* [WORK ORDER]: Where an image appears, leave it out; otherwise repeat the data exactly.

* [GIVEN MATERIAL]:
----------------------------------------

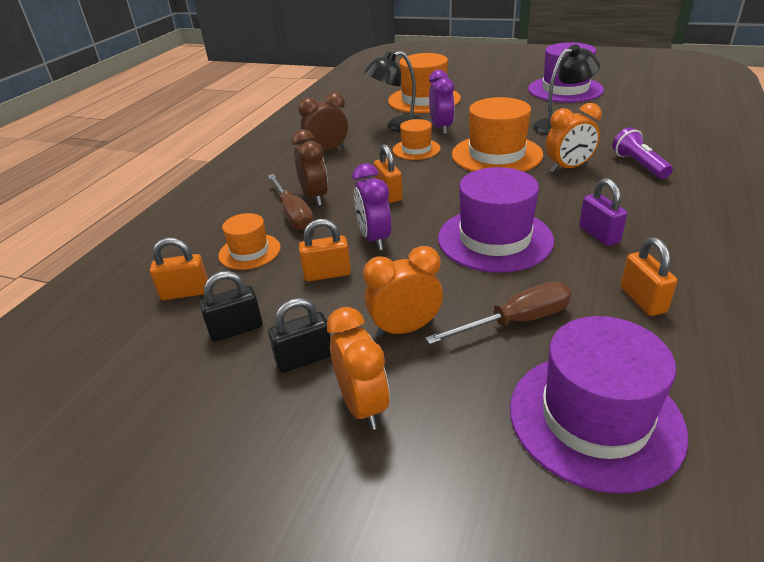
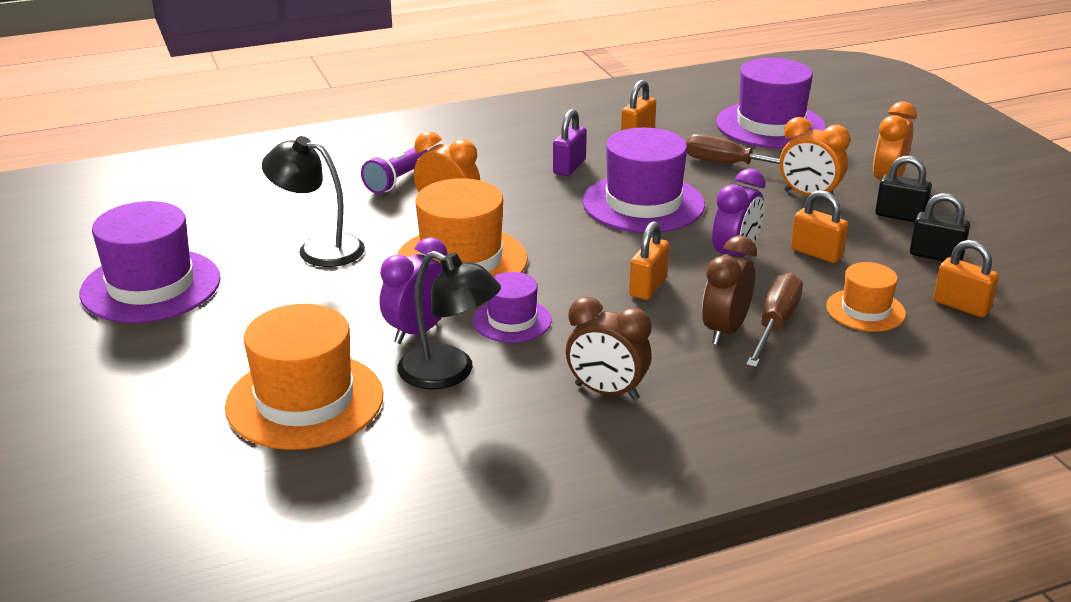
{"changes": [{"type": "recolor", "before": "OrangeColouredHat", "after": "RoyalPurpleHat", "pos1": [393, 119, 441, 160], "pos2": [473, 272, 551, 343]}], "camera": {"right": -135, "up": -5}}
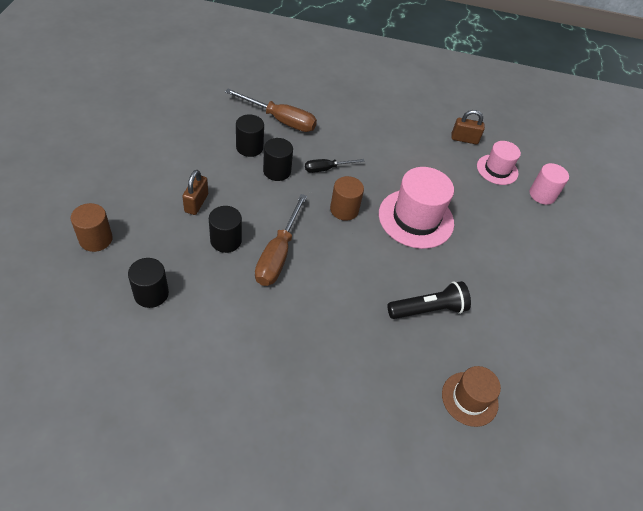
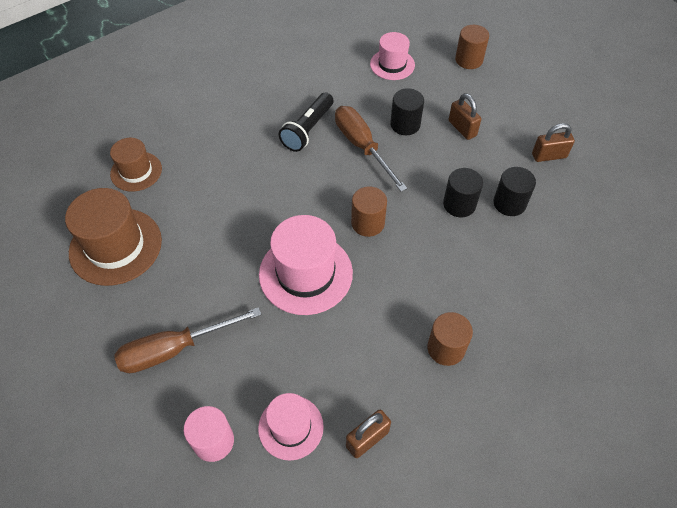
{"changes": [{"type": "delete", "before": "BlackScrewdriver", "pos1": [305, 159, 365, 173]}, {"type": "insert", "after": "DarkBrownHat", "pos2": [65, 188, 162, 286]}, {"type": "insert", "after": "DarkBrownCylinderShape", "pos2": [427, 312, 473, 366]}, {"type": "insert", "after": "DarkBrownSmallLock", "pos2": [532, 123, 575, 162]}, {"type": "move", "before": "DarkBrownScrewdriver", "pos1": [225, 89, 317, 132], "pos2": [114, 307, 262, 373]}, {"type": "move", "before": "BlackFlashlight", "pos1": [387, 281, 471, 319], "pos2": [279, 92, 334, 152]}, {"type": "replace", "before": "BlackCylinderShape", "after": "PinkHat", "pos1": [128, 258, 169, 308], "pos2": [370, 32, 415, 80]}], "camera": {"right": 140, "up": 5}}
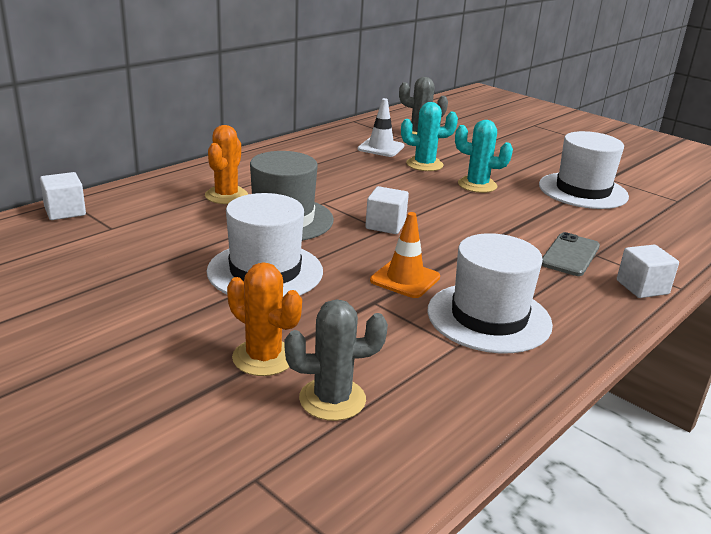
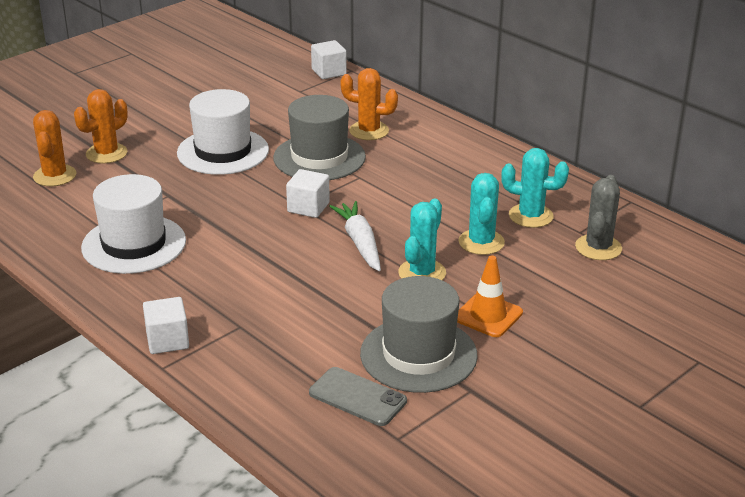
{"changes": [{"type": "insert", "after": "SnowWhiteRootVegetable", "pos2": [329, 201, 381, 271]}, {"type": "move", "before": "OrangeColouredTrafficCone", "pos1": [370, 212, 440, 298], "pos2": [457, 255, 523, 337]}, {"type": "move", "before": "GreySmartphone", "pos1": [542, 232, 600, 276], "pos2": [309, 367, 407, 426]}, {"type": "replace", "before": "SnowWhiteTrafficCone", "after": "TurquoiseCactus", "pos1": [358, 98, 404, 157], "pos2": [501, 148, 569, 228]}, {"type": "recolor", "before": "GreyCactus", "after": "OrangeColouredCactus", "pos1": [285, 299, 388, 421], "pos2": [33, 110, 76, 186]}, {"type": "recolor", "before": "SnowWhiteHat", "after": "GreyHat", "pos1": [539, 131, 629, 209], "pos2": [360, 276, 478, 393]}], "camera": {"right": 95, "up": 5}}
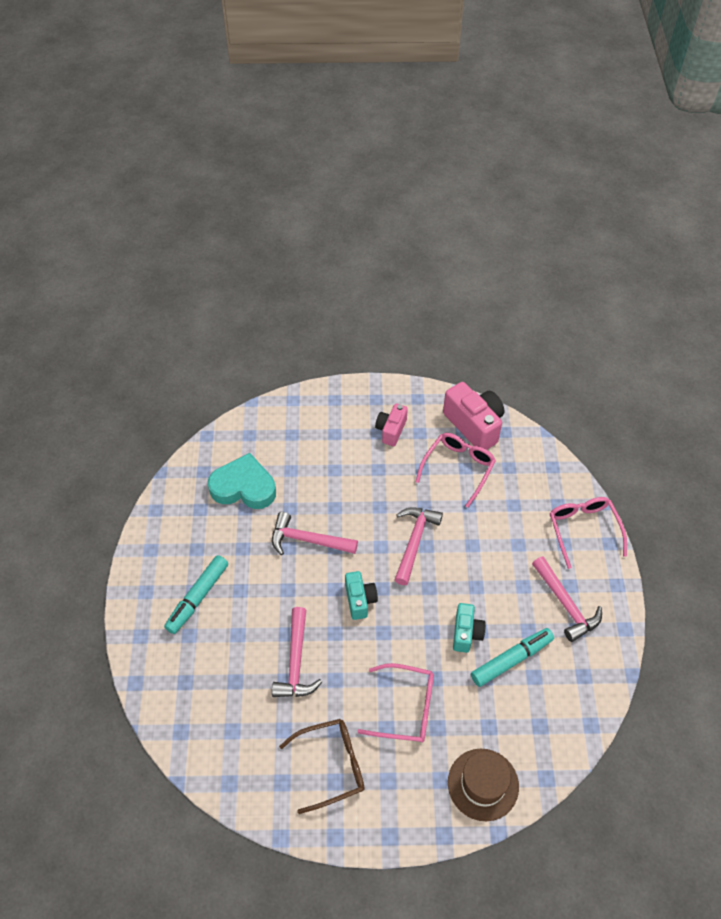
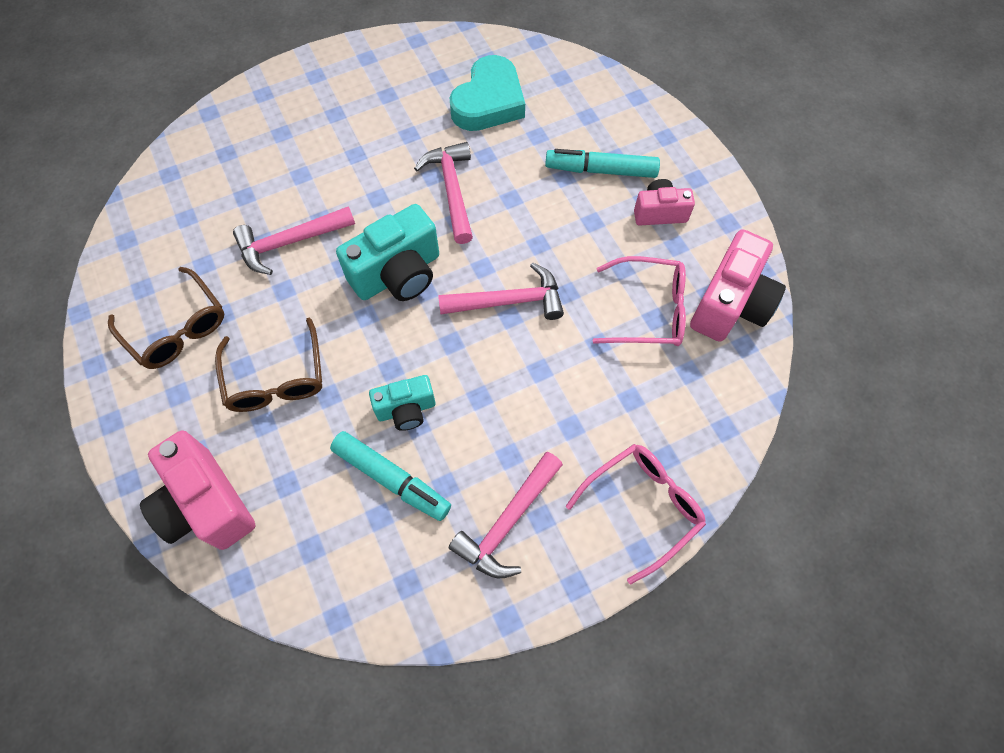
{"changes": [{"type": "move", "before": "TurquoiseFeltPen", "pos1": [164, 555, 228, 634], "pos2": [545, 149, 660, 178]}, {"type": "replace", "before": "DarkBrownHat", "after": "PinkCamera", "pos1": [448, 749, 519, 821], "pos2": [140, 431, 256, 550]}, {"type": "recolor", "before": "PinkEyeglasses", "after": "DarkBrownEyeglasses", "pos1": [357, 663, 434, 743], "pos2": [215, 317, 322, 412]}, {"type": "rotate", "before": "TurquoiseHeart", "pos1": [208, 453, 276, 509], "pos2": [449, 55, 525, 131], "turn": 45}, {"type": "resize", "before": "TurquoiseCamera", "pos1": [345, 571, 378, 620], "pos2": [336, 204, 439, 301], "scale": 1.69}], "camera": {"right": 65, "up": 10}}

----------------------------------------

* [EXERCISE SOLUTION]:
{"changes": [{"type": "recolor", "before": "OrangeColouredHat", "after": "RoyalPurpleHat", "pos1": [393, 119, 441, 160], "pos2": [473, 272, 551, 343]}], "camera": {"right": -135, "up": -5}}
{"changes": [{"type": "delete", "before": "BlackScrewdriver", "pos1": [305, 159, 365, 173]}, {"type": "insert", "after": "DarkBrownHat", "pos2": [65, 188, 162, 286]}, {"type": "insert", "after": "DarkBrownCylinderShape", "pos2": [427, 312, 473, 366]}, {"type": "insert", "after": "DarkBrownSmallLock", "pos2": [532, 123, 575, 162]}, {"type": "move", "before": "DarkBrownScrewdriver", "pos1": [225, 89, 317, 132], "pos2": [114, 307, 262, 373]}, {"type": "move", "before": "BlackFlashlight", "pos1": [387, 281, 471, 319], "pos2": [279, 92, 334, 152]}, {"type": "replace", "before": "BlackCylinderShape", "after": "PinkHat", "pos1": [128, 258, 169, 308], "pos2": [370, 32, 415, 80]}], "camera": {"right": 140, "up": 5}}
{"changes": [{"type": "insert", "after": "SnowWhiteRootVegetable", "pos2": [329, 201, 381, 271]}, {"type": "move", "before": "OrangeColouredTrafficCone", "pos1": [370, 212, 440, 298], "pos2": [457, 255, 523, 337]}, {"type": "move", "before": "GreySmartphone", "pos1": [542, 232, 600, 276], "pos2": [309, 367, 407, 426]}, {"type": "replace", "before": "SnowWhiteTrafficCone", "after": "TurquoiseCactus", "pos1": [358, 98, 404, 157], "pos2": [501, 148, 569, 228]}, {"type": "recolor", "before": "GreyCactus", "after": "OrangeColouredCactus", "pos1": [285, 299, 388, 421], "pos2": [33, 110, 76, 186]}, {"type": "recolor", "before": "SnowWhiteHat", "after": "GreyHat", "pos1": [539, 131, 629, 209], "pos2": [360, 276, 478, 393]}], "camera": {"right": 95, "up": 5}}
{"changes": [{"type": "move", "before": "TurquoiseFeltPen", "pos1": [164, 555, 228, 634], "pos2": [545, 149, 660, 178]}, {"type": "replace", "before": "DarkBrownHat", "after": "PinkCamera", "pos1": [448, 749, 519, 821], "pos2": [140, 431, 256, 550]}, {"type": "recolor", "before": "PinkEyeglasses", "after": "DarkBrownEyeglasses", "pos1": [357, 663, 434, 743], "pos2": [215, 317, 322, 412]}, {"type": "rotate", "before": "TurquoiseHeart", "pos1": [208, 453, 276, 509], "pos2": [449, 55, 525, 131], "turn": 45}, {"type": "resize", "before": "TurquoiseCamera", "pos1": [345, 571, 378, 620], "pos2": [336, 204, 439, 301], "scale": 1.69}], "camera": {"right": 65, "up": 10}}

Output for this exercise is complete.